━━━━━ Given data
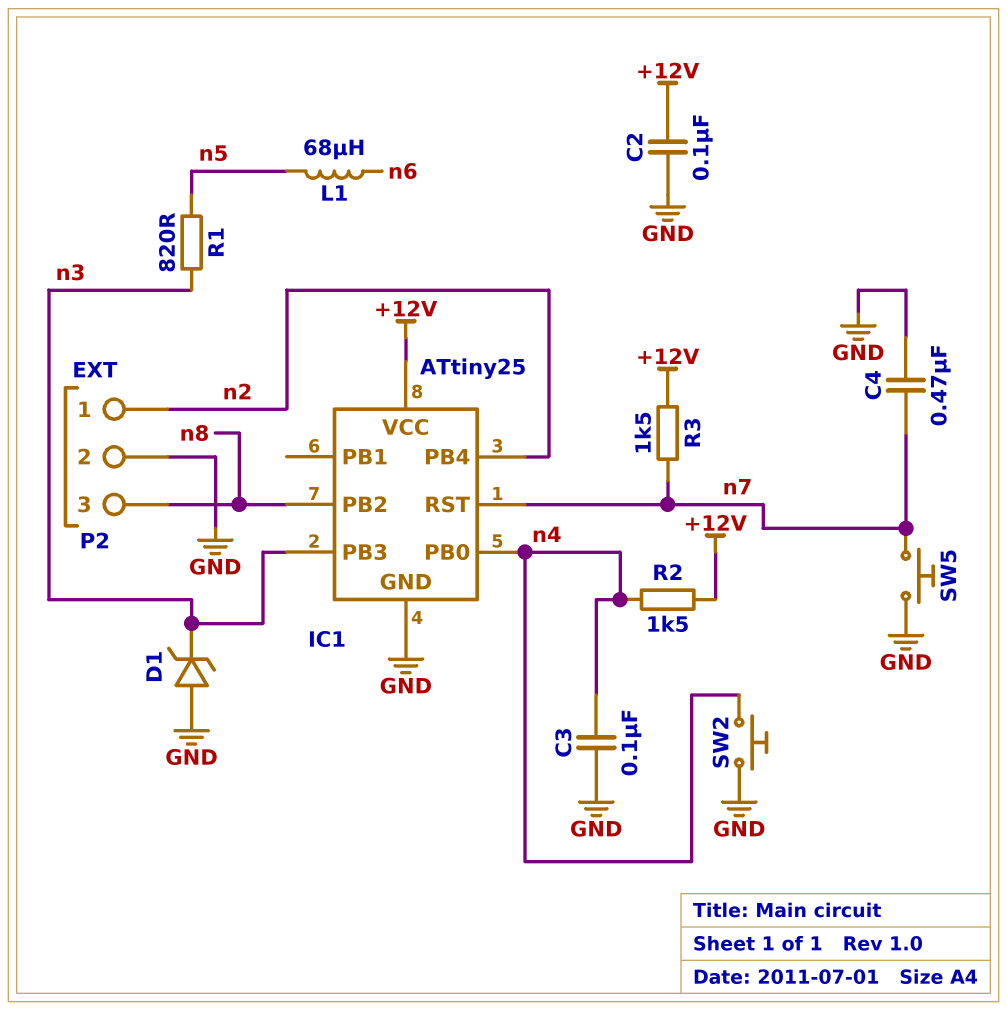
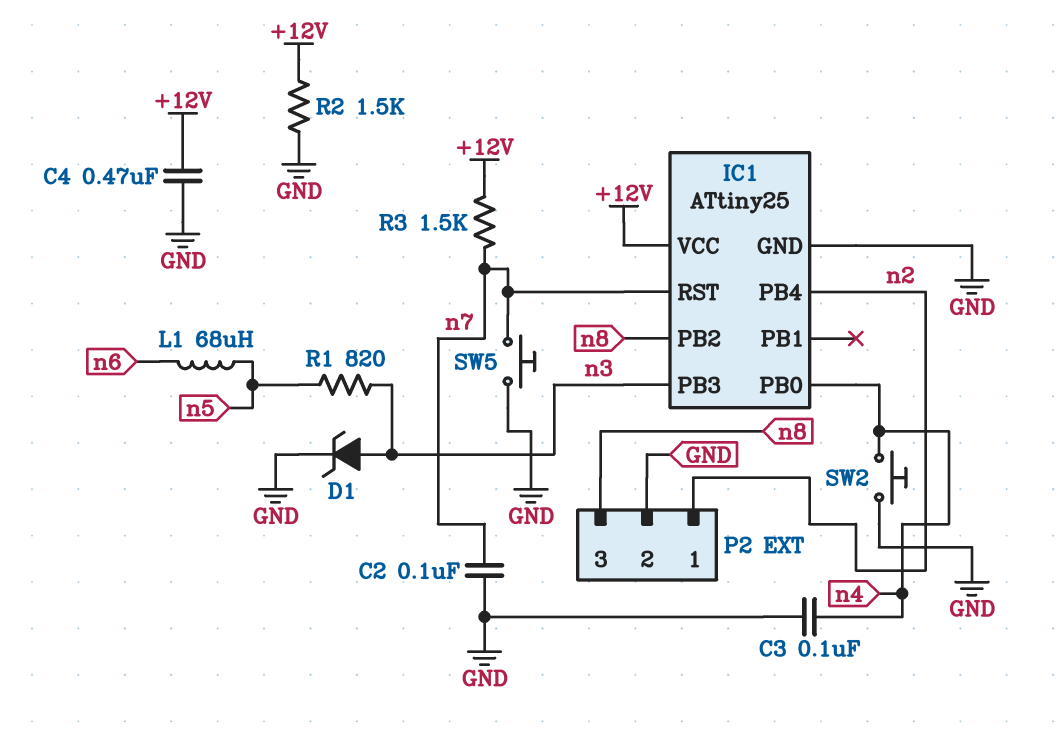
C2: 100nF (+12V, GND) -> 100nF (GND, n7)
C4: 470nF (GND, n7) -> 470nF (+12V, GND)
D1: zener (A GND, K n3) -> zener (A n3, K GND)
R2: 1.5k (+12V, n4) -> 1.5k (+12V, GND)

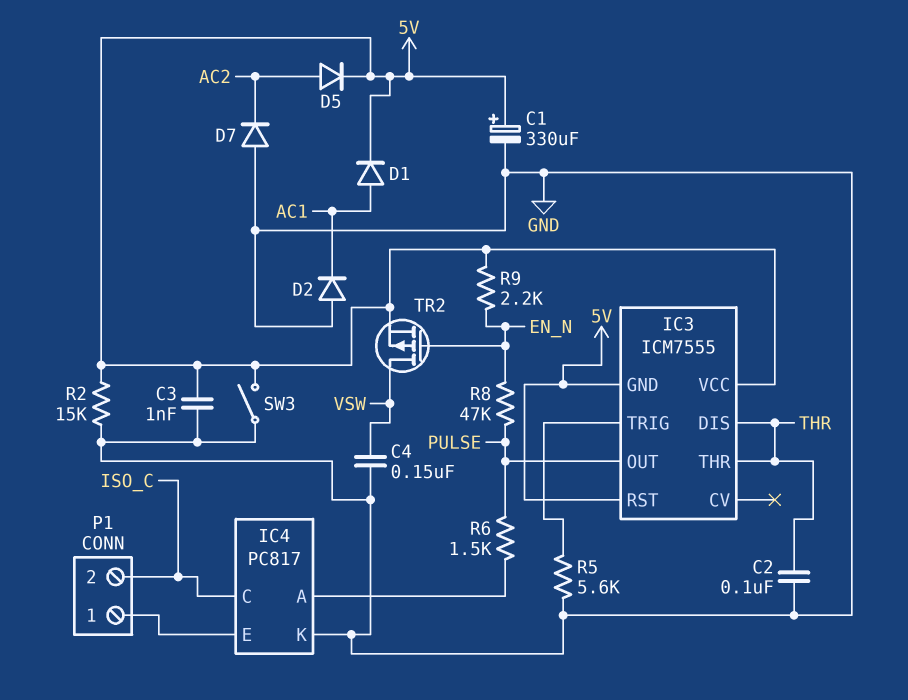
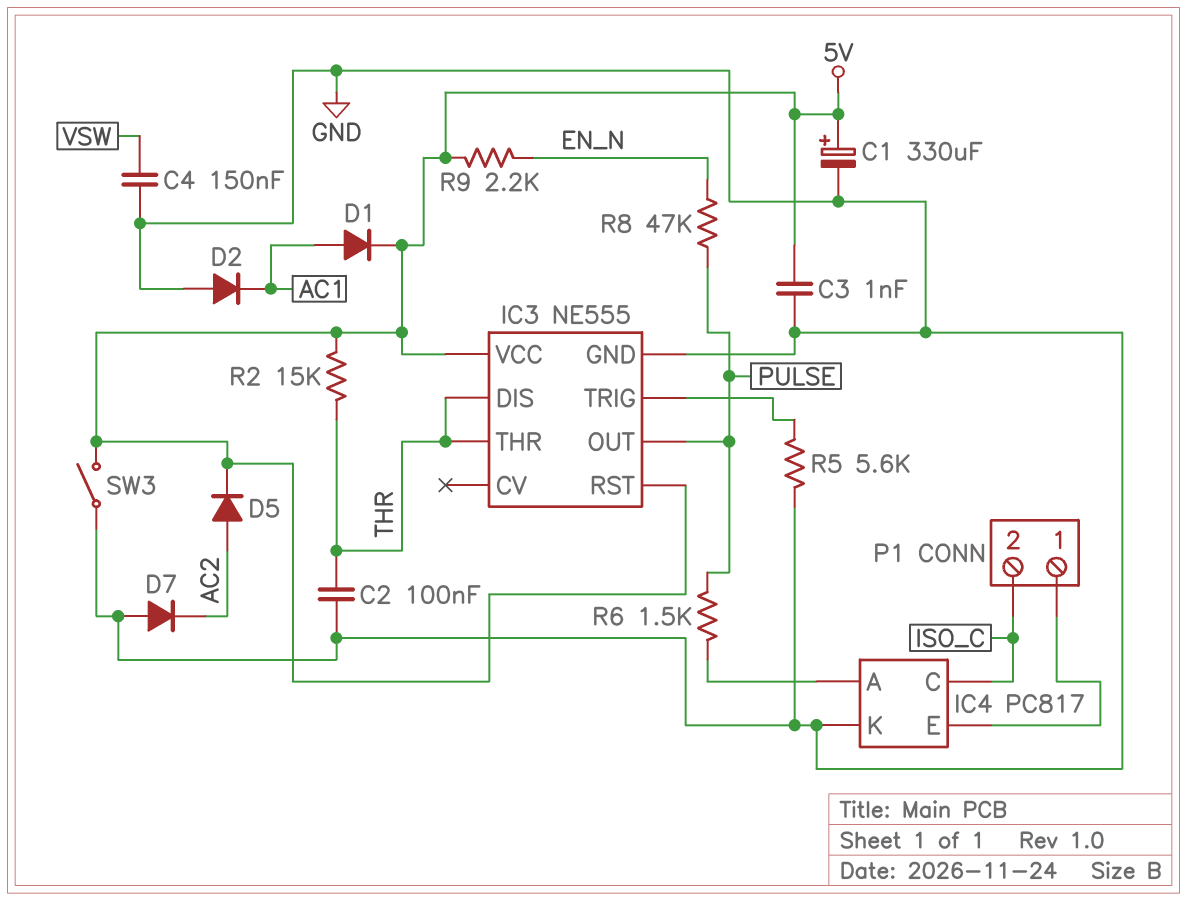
IC3: ICM7555 -> NE555
IC3 pin GND: 5V -> GND
R2: 15k (5V, GND) -> 15k (5V, THR)
TR2: PMOS (G EN_N, D VSW, S 5V) -> none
━━━━━━━━━━
Assigned task: The lines to repeat run from the line containing "R2: 1.5k (+12V, n4) -> 1.5k (+12V, GND)" through the last line of the material above; give them exactly, without the pictures.

Exercise solution:
R2: 1.5k (+12V, n4) -> 1.5k (+12V, GND)

IC3: ICM7555 -> NE555
IC3 pin GND: 5V -> GND
R2: 15k (5V, GND) -> 15k (5V, THR)
TR2: PMOS (G EN_N, D VSW, S 5V) -> none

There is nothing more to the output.